-- PROBLEM DETAILS --
Copy the following listing line for line, keeping every word and number unchanged.

Recorded data
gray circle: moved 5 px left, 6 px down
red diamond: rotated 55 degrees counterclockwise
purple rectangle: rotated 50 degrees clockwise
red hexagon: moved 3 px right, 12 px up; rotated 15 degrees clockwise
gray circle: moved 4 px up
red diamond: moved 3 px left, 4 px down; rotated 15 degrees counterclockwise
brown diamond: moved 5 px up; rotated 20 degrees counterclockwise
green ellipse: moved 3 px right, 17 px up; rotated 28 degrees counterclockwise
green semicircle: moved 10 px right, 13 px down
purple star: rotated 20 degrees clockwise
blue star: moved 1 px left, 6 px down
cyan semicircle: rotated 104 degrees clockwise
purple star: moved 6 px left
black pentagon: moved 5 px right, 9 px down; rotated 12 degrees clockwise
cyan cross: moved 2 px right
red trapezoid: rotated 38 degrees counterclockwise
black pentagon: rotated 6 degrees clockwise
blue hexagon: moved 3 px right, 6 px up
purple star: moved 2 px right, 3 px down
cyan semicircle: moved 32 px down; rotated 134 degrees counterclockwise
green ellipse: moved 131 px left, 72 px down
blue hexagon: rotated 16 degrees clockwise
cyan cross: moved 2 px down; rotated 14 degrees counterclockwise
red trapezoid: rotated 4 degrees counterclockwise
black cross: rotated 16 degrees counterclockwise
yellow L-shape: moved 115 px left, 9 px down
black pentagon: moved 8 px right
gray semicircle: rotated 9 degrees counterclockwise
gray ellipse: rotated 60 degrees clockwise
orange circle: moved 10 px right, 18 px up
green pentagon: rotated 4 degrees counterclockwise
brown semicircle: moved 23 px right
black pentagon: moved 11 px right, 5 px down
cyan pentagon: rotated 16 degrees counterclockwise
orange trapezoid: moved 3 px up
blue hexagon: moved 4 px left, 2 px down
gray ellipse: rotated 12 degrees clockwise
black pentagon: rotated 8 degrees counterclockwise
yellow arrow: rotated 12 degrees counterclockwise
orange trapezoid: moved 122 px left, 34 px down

-- RESULT FOR THIS TASK --
gray circle: moved 5 px left, 6 px down
red diamond: rotated 55 degrees counterclockwise
purple rectangle: rotated 50 degrees clockwise
red hexagon: moved 3 px right, 12 px up; rotated 15 degrees clockwise
gray circle: moved 4 px up
red diamond: moved 3 px left, 4 px down; rotated 15 degrees counterclockwise
brown diamond: moved 5 px up; rotated 20 degrees counterclockwise
green ellipse: moved 3 px right, 17 px up; rotated 28 degrees counterclockwise
green semicircle: moved 10 px right, 13 px down
purple star: rotated 20 degrees clockwise
blue star: moved 1 px left, 6 px down
cyan semicircle: rotated 104 degrees clockwise
purple star: moved 6 px left
black pentagon: moved 5 px right, 9 px down; rotated 12 degrees clockwise
cyan cross: moved 2 px right
red trapezoid: rotated 38 degrees counterclockwise
black pentagon: rotated 6 degrees clockwise
blue hexagon: moved 3 px right, 6 px up
purple star: moved 2 px right, 3 px down
cyan semicircle: moved 32 px down; rotated 134 degrees counterclockwise
green ellipse: moved 131 px left, 72 px down
blue hexagon: rotated 16 degrees clockwise
cyan cross: moved 2 px down; rotated 14 degrees counterclockwise
red trapezoid: rotated 4 degrees counterclockwise
black cross: rotated 16 degrees counterclockwise
yellow L-shape: moved 115 px left, 9 px down
black pentagon: moved 8 px right
gray semicircle: rotated 9 degrees counterclockwise
gray ellipse: rotated 60 degrees clockwise
orange circle: moved 10 px right, 18 px up
green pentagon: rotated 4 degrees counterclockwise
brown semicircle: moved 23 px right
black pentagon: moved 11 px right, 5 px down
cyan pentagon: rotated 16 degrees counterclockwise
orange trapezoid: moved 3 px up
blue hexagon: moved 4 px left, 2 px down
gray ellipse: rotated 12 degrees clockwise
black pentagon: rotated 8 degrees counterclockwise
yellow arrow: rotated 12 degrees counterclockwise
orange trapezoid: moved 122 px left, 34 px down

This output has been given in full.